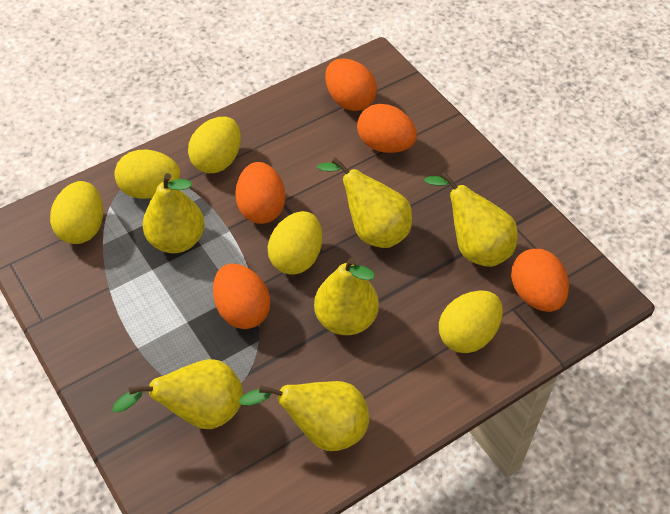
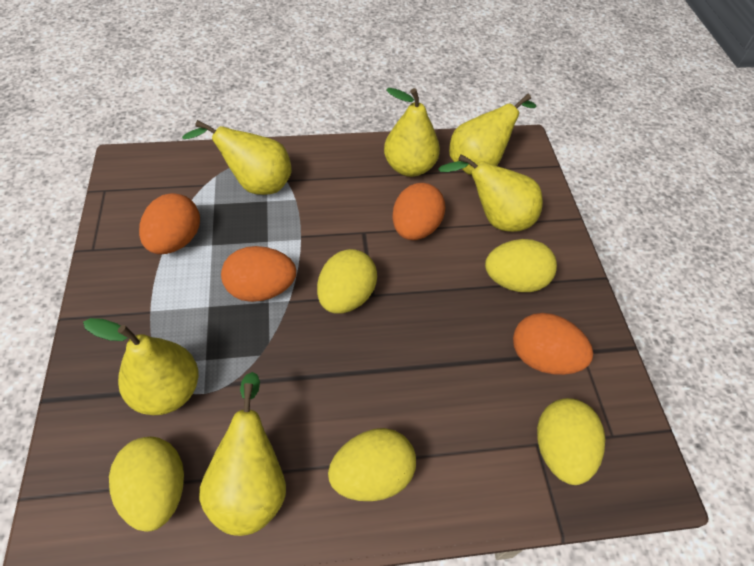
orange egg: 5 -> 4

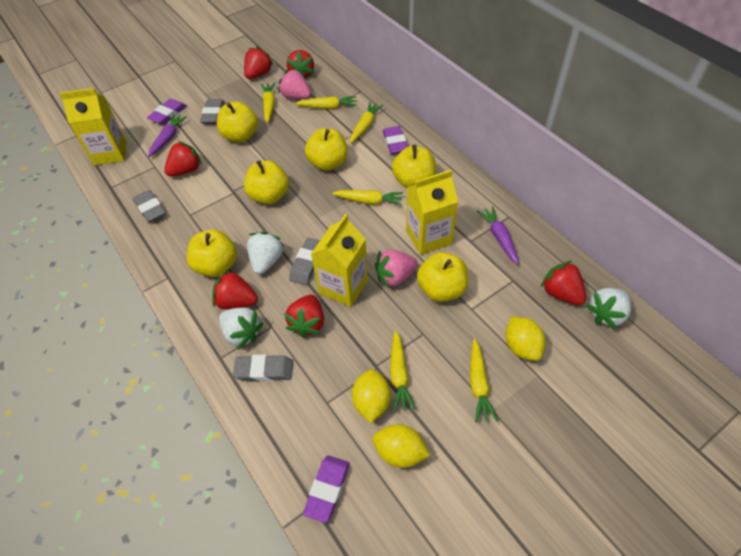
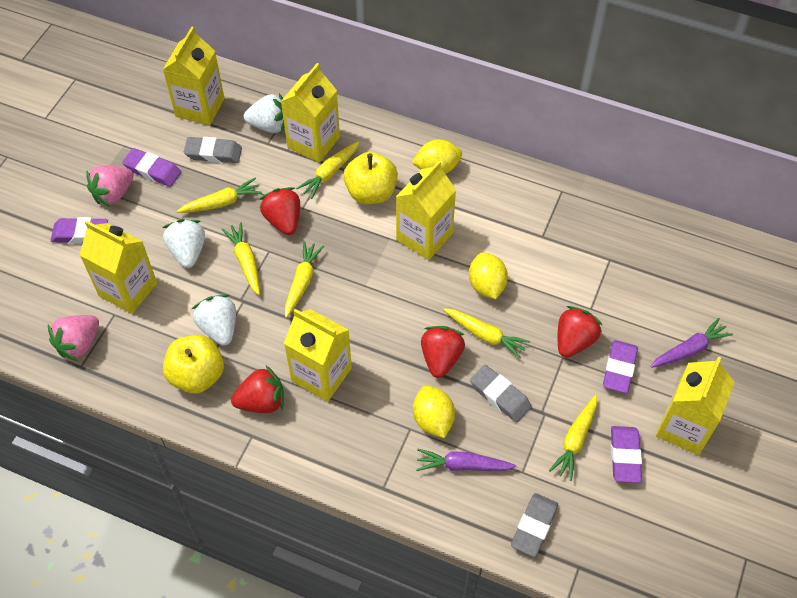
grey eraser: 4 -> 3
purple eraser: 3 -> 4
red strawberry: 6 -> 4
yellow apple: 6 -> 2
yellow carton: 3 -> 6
········
▶ _Work request_
Everything from the line with "purple eraser: 3 -> 4" through the end of the listing, both ends included, needs to be transcribed exactly, with no other lines.

▶ _Response to this exercise_
purple eraser: 3 -> 4
red strawberry: 6 -> 4
yellow apple: 6 -> 2
yellow carton: 3 -> 6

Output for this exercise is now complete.